[Stored data entries]
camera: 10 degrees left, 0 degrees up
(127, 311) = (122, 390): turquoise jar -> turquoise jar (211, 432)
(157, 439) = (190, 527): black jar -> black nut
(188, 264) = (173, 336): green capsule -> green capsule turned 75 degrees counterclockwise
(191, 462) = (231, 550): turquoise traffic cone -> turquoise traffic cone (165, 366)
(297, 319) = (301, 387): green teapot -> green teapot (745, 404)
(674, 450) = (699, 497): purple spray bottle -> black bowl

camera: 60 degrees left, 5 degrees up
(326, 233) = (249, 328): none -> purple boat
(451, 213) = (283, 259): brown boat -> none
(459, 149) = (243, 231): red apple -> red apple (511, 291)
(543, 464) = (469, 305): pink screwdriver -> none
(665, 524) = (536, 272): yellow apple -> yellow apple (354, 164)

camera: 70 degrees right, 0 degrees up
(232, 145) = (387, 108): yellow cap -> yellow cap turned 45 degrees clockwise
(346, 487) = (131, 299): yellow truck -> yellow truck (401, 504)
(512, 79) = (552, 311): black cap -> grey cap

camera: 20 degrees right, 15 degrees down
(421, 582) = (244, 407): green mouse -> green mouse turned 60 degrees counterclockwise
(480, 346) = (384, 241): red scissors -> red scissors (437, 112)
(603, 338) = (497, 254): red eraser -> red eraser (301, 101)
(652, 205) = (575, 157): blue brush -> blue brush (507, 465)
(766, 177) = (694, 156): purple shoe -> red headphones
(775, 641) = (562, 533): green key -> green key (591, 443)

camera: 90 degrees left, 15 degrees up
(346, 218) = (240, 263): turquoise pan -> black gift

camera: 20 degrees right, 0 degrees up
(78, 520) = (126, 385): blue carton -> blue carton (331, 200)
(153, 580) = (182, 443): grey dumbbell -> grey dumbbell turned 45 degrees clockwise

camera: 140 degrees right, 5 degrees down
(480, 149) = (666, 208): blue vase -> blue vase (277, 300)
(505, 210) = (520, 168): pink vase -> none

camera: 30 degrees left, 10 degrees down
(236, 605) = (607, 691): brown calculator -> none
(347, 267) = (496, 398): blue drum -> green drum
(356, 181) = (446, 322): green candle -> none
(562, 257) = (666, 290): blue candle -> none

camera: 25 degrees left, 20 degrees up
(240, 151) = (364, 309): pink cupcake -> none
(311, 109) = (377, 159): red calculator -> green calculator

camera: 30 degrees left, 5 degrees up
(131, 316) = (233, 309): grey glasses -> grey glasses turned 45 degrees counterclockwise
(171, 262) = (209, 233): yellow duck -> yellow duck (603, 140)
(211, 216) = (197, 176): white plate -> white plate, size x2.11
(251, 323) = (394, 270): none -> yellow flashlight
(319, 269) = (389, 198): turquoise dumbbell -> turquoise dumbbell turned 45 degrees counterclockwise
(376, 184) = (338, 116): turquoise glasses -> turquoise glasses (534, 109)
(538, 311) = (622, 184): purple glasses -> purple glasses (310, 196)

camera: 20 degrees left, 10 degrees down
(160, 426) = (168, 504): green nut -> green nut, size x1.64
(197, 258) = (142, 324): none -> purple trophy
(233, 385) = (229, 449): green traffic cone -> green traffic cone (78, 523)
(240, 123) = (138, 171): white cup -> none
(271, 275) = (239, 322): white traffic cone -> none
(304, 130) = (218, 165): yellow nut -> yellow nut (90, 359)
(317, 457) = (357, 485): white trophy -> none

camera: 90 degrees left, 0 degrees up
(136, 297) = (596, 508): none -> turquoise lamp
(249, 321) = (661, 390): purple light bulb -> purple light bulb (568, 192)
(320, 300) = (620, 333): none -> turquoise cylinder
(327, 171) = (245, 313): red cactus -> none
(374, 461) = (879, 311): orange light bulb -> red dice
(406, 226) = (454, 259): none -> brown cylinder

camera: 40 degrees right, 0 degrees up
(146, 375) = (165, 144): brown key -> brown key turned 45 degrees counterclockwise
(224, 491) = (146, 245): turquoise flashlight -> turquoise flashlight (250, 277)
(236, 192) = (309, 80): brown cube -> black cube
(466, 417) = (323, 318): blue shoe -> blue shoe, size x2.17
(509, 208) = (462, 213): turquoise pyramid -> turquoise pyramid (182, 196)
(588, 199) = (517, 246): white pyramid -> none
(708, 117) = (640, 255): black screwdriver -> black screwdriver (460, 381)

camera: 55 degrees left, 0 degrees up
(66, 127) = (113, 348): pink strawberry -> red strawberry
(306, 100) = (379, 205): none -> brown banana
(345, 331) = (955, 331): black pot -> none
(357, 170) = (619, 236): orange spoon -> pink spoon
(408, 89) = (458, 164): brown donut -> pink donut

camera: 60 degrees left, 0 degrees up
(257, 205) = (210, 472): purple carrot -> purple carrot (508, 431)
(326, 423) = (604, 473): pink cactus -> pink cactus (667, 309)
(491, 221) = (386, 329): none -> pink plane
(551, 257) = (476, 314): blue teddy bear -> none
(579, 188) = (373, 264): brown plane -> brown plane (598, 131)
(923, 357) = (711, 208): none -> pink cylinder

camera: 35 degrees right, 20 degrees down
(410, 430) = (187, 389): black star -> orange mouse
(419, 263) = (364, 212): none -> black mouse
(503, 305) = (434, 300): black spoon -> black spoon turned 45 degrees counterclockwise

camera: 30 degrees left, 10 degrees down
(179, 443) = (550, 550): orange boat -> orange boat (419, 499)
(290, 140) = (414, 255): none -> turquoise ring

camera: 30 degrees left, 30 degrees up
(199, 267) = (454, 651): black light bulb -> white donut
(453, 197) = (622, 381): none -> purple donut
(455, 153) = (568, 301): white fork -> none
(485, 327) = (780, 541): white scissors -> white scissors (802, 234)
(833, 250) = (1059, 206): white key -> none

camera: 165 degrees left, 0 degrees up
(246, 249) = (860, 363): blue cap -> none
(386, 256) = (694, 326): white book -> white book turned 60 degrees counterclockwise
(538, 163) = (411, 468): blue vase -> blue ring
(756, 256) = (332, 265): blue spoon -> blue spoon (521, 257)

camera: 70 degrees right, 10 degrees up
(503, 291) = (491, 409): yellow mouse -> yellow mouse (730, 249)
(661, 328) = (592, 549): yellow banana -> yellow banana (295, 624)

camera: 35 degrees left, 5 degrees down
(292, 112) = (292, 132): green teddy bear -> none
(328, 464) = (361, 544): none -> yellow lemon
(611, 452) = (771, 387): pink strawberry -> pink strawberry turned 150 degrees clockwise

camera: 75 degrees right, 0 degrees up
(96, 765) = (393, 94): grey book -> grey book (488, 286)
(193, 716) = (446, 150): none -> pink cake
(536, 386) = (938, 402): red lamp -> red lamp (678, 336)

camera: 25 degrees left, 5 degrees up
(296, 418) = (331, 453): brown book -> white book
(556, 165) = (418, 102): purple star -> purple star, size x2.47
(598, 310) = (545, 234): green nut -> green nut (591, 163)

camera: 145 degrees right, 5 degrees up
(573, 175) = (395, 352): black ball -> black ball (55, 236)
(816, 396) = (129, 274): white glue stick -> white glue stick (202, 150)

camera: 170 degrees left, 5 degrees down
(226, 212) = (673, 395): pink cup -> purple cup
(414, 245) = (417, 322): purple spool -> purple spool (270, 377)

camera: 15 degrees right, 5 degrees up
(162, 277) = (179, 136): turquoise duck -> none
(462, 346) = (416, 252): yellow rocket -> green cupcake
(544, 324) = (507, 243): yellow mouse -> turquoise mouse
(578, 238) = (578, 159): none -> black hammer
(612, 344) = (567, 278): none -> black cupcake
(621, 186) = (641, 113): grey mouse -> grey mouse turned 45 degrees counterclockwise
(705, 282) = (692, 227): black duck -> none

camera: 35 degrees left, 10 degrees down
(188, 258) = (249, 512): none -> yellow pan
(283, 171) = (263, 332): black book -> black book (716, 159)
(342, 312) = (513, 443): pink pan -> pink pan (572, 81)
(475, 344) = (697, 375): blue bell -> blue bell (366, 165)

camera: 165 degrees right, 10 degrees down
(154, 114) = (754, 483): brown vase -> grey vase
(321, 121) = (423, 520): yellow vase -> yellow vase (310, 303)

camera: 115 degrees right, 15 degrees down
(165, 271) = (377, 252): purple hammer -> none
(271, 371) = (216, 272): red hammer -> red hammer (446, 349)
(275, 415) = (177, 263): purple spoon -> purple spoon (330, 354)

### Instructions to follow
In the entries above, the lines between the one holding "(414, 245) = (417, 322): purple" and the one holding "(578, 238) = (578, 159): none -> black hammer", inclusive, are to be printed exactly as written, and those alone.

### Answer box
(414, 245) = (417, 322): purple spool -> purple spool (270, 377)

camera: 15 degrees right, 5 degrees up
(162, 277) = (179, 136): turquoise duck -> none
(462, 346) = (416, 252): yellow rocket -> green cupcake
(544, 324) = (507, 243): yellow mouse -> turquoise mouse
(578, 238) = (578, 159): none -> black hammer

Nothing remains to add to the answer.